### [WHAT YOU HAVE TO DO]
Return the lines of the data below, from the one containing "U3: buffer 74HC125" through the very last, exactly and with both ends included; no pictures.

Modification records
_ _ _ _ _

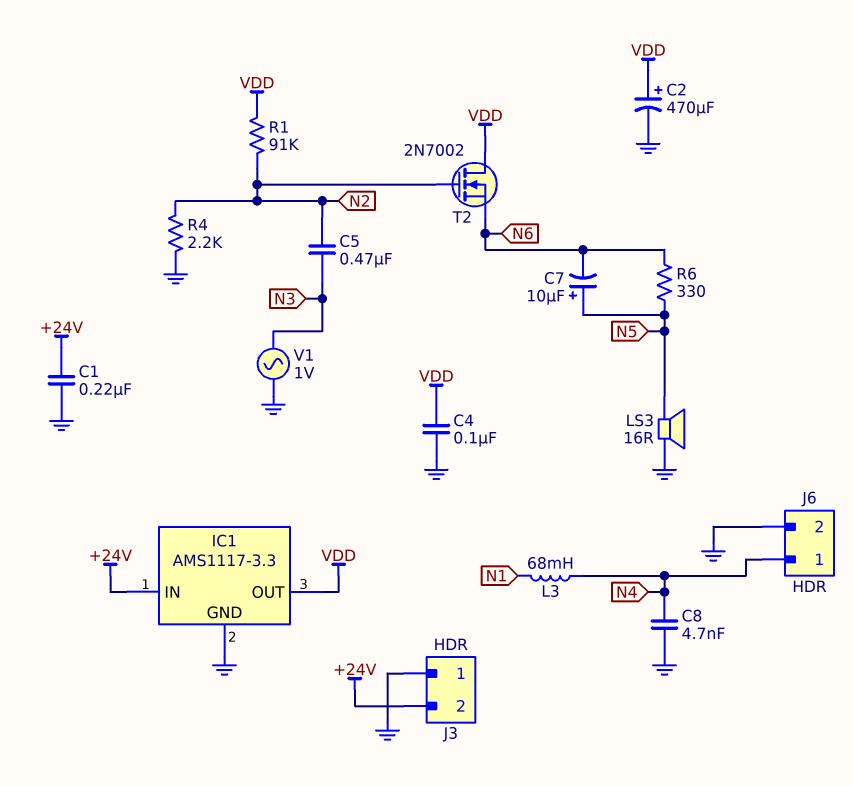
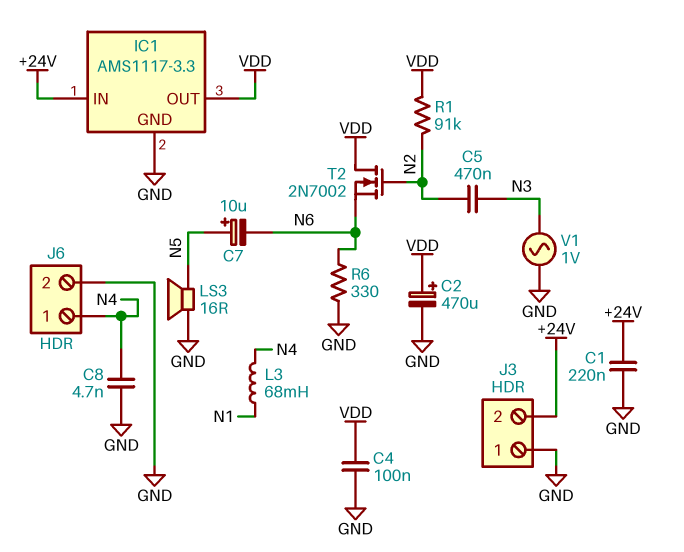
R4: 2.2k (GND, N2) -> none
R6: 330 (N5, N6) -> 330 (GND, N6)

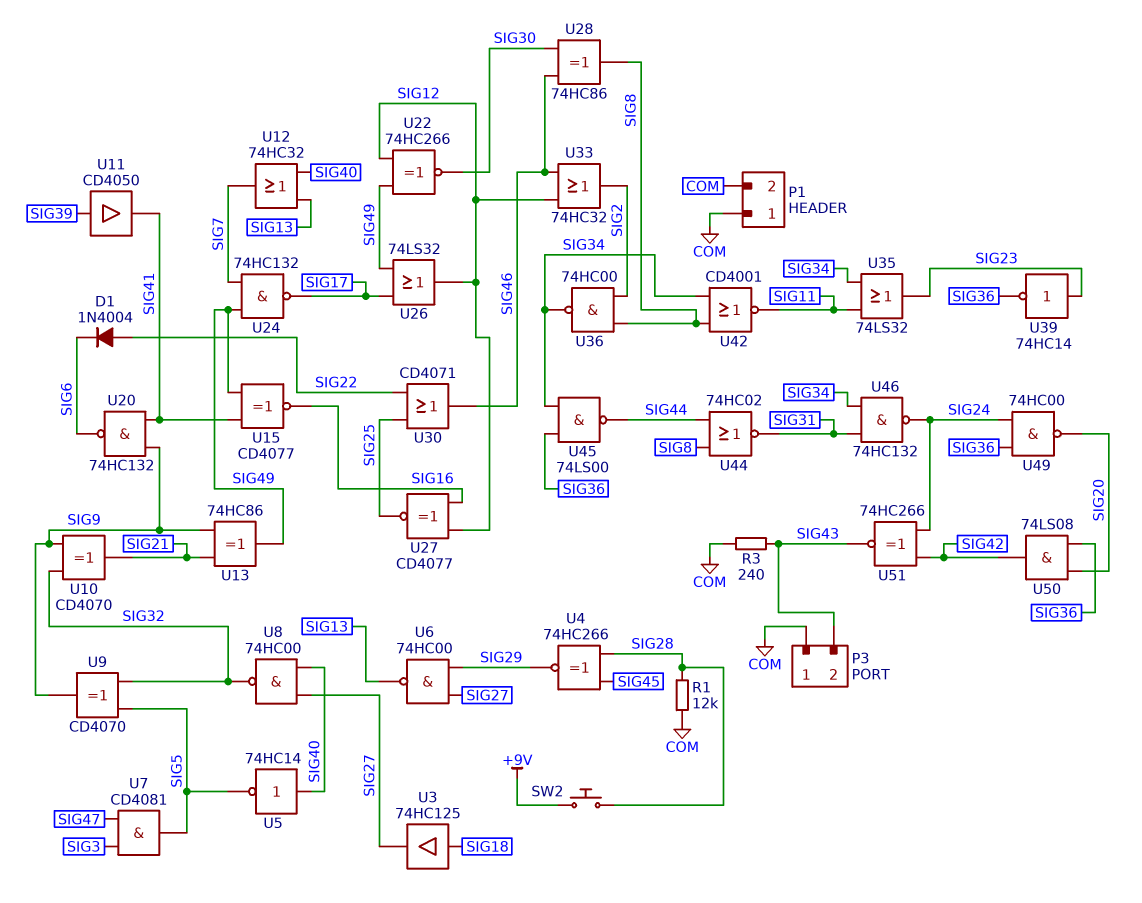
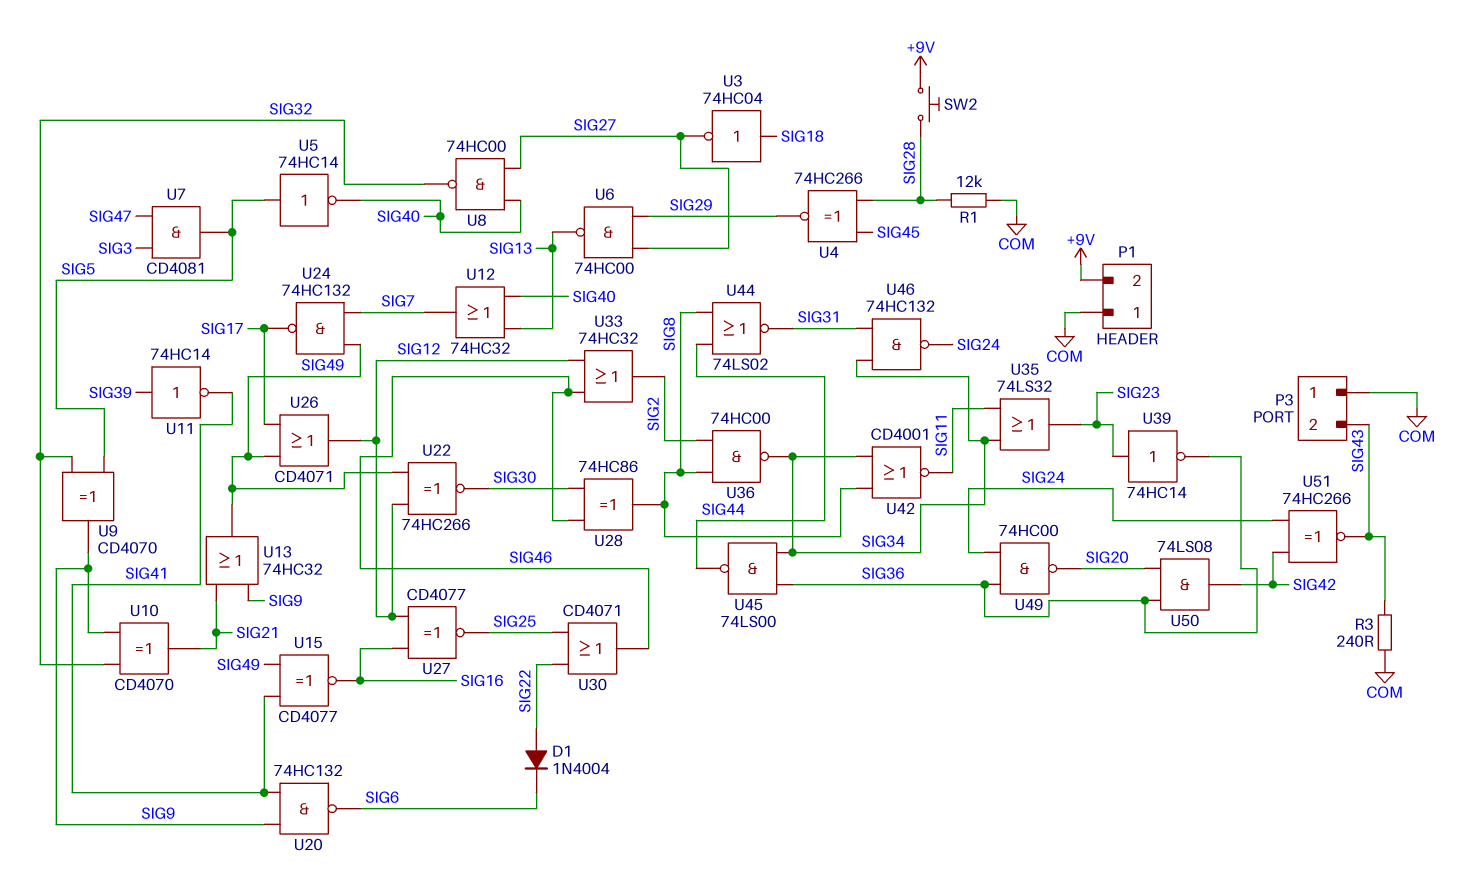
P1 pin 2: COM -> +9V
U3: buffer 74HC125 (in SIG18, out SIG27) -> NOT 74HC04 (in SIG18, out SIG27)
U5: NOT 74HC14 (in SIG40, out SIG5) -> NOT 74HC14 (in SIG5, out SIG40)
U11: buffer CD4050 (in SIG39, out SIG41) -> NOT 74HC14 (in SIG39, out SIG41)
U13: XOR 74HC86 (in SIG9, in SIG21, out SIG49) -> OR 74HC32 (in SIG9, in SIG21, out SIG49)
U26: OR 74LS32 (in SIG17, in SIG49, out SIG12) -> OR CD4071 (in SIG17, in SIG49, out SIG12)
U44: NOR 74HC02 (in SIG8, in SIG44, out SIG31) -> NOR 74LS02 (in SIG8, in SIG44, out SIG31)

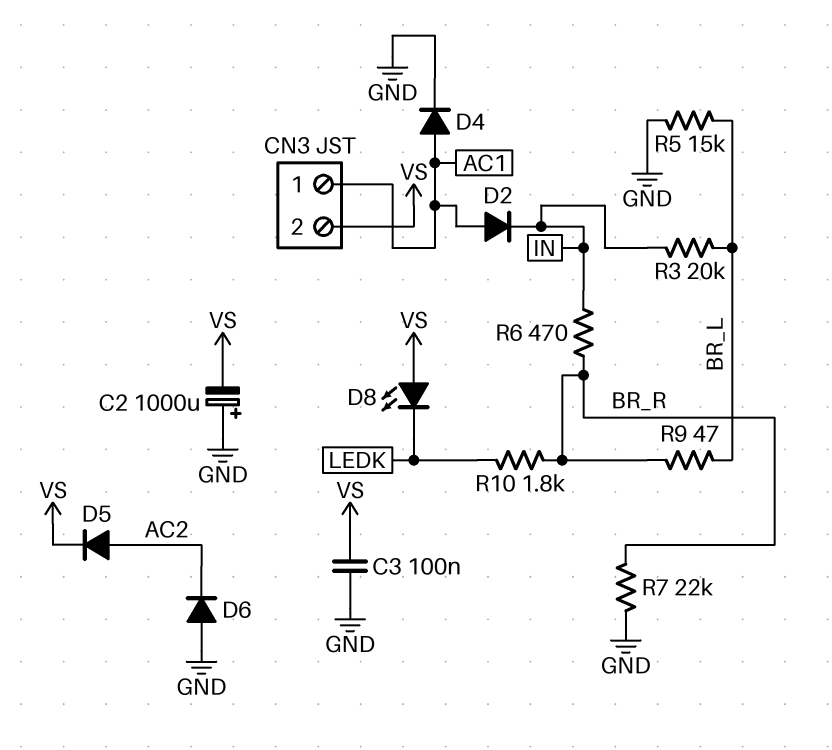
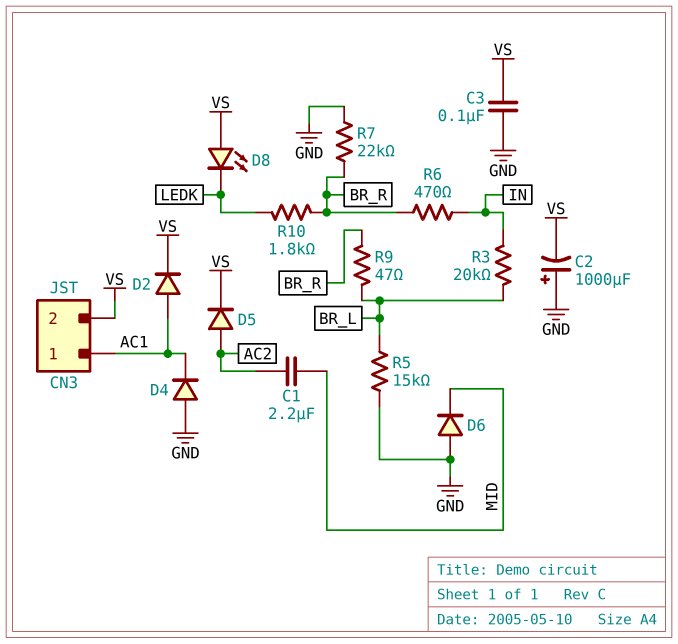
C1: none -> 2.2uF (AC2, MID)
D2: diode (A AC1, K IN) -> diode (A AC1, K VS)
D4: diode (A AC1, K GND) -> diode (A GND, K AC1)
D6: diode (A GND, K AC2) -> diode (A GND, K MID)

_ _ _ _ _

### [OUTPUT]
U3: buffer 74HC125 (in SIG18, out SIG27) -> NOT 74HC04 (in SIG18, out SIG27)
U5: NOT 74HC14 (in SIG40, out SIG5) -> NOT 74HC14 (in SIG5, out SIG40)
U11: buffer CD4050 (in SIG39, out SIG41) -> NOT 74HC14 (in SIG39, out SIG41)
U13: XOR 74HC86 (in SIG9, in SIG21, out SIG49) -> OR 74HC32 (in SIG9, in SIG21, out SIG49)
U26: OR 74LS32 (in SIG17, in SIG49, out SIG12) -> OR CD4071 (in SIG17, in SIG49, out SIG12)
U44: NOR 74HC02 (in SIG8, in SIG44, out SIG31) -> NOR 74LS02 (in SIG8, in SIG44, out SIG31)

C1: none -> 2.2uF (AC2, MID)
D2: diode (A AC1, K IN) -> diode (A AC1, K VS)
D4: diode (A AC1, K GND) -> diode (A GND, K AC1)
D6: diode (A GND, K AC2) -> diode (A GND, K MID)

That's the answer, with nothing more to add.